| Exercise aim |
Copy out every line of the data below word for word, with nothing added, dropped, or changed.

| Data excerpts |
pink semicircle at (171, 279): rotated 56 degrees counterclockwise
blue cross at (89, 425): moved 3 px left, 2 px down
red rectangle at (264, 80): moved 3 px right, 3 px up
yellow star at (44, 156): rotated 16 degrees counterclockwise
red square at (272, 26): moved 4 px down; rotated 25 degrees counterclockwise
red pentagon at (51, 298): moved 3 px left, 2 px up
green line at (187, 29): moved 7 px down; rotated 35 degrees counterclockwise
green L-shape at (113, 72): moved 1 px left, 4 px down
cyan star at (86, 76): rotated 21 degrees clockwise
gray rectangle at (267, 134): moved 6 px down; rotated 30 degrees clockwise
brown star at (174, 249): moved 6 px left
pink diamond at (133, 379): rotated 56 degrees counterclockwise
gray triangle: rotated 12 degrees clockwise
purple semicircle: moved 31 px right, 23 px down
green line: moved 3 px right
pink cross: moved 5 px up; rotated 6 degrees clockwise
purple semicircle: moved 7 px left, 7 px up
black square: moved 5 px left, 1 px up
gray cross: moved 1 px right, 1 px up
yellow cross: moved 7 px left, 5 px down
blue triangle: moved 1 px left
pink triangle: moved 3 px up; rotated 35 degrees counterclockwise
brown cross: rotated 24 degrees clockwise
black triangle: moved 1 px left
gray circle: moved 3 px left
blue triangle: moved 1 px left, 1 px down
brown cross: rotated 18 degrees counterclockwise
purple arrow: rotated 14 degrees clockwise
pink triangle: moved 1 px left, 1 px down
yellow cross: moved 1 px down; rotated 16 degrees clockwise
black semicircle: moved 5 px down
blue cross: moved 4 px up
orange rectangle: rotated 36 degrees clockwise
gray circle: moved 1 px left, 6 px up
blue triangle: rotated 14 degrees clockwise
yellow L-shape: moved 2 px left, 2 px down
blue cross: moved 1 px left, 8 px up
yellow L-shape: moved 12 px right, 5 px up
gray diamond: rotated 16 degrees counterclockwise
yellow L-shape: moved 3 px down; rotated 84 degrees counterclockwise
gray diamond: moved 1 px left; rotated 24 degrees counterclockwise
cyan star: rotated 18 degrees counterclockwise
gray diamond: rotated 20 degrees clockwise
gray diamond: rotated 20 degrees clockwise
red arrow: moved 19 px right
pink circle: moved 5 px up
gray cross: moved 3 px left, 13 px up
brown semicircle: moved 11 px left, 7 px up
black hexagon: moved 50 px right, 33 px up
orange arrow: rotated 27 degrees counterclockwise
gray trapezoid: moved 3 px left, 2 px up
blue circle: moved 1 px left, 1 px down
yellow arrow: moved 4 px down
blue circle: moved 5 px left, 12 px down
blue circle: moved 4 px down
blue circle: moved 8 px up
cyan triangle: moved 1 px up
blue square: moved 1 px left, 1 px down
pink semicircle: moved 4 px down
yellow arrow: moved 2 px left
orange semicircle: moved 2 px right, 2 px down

| Exercise output |
pink semicircle at (171, 279): rotated 56 degrees counterclockwise
blue cross at (89, 425): moved 3 px left, 2 px down
red rectangle at (264, 80): moved 3 px right, 3 px up
yellow star at (44, 156): rotated 16 degrees counterclockwise
red square at (272, 26): moved 4 px down; rotated 25 degrees counterclockwise
red pentagon at (51, 298): moved 3 px left, 2 px up
green line at (187, 29): moved 7 px down; rotated 35 degrees counterclockwise
green L-shape at (113, 72): moved 1 px left, 4 px down
cyan star at (86, 76): rotated 21 degrees clockwise
gray rectangle at (267, 134): moved 6 px down; rotated 30 degrees clockwise
brown star at (174, 249): moved 6 px left
pink diamond at (133, 379): rotated 56 degrees counterclockwise
gray triangle: rotated 12 degrees clockwise
purple semicircle: moved 31 px right, 23 px down
green line: moved 3 px right
pink cross: moved 5 px up; rotated 6 degrees clockwise
purple semicircle: moved 7 px left, 7 px up
black square: moved 5 px left, 1 px up
gray cross: moved 1 px right, 1 px up
yellow cross: moved 7 px left, 5 px down
blue triangle: moved 1 px left
pink triangle: moved 3 px up; rotated 35 degrees counterclockwise
brown cross: rotated 24 degrees clockwise
black triangle: moved 1 px left
gray circle: moved 3 px left
blue triangle: moved 1 px left, 1 px down
brown cross: rotated 18 degrees counterclockwise
purple arrow: rotated 14 degrees clockwise
pink triangle: moved 1 px left, 1 px down
yellow cross: moved 1 px down; rotated 16 degrees clockwise
black semicircle: moved 5 px down
blue cross: moved 4 px up
orange rectangle: rotated 36 degrees clockwise
gray circle: moved 1 px left, 6 px up
blue triangle: rotated 14 degrees clockwise
yellow L-shape: moved 2 px left, 2 px down
blue cross: moved 1 px left, 8 px up
yellow L-shape: moved 12 px right, 5 px up
gray diamond: rotated 16 degrees counterclockwise
yellow L-shape: moved 3 px down; rotated 84 degrees counterclockwise
gray diamond: moved 1 px left; rotated 24 degrees counterclockwise
cyan star: rotated 18 degrees counterclockwise
gray diamond: rotated 20 degrees clockwise
gray diamond: rotated 20 degrees clockwise
red arrow: moved 19 px right
pink circle: moved 5 px up
gray cross: moved 3 px left, 13 px up
brown semicircle: moved 11 px left, 7 px up
black hexagon: moved 50 px right, 33 px up
orange arrow: rotated 27 degrees counterclockwise
gray trapezoid: moved 3 px left, 2 px up
blue circle: moved 1 px left, 1 px down
yellow arrow: moved 4 px down
blue circle: moved 5 px left, 12 px down
blue circle: moved 4 px down
blue circle: moved 8 px up
cyan triangle: moved 1 px up
blue square: moved 1 px left, 1 px down
pink semicircle: moved 4 px down
yellow arrow: moved 2 px left
orange semicircle: moved 2 px right, 2 px down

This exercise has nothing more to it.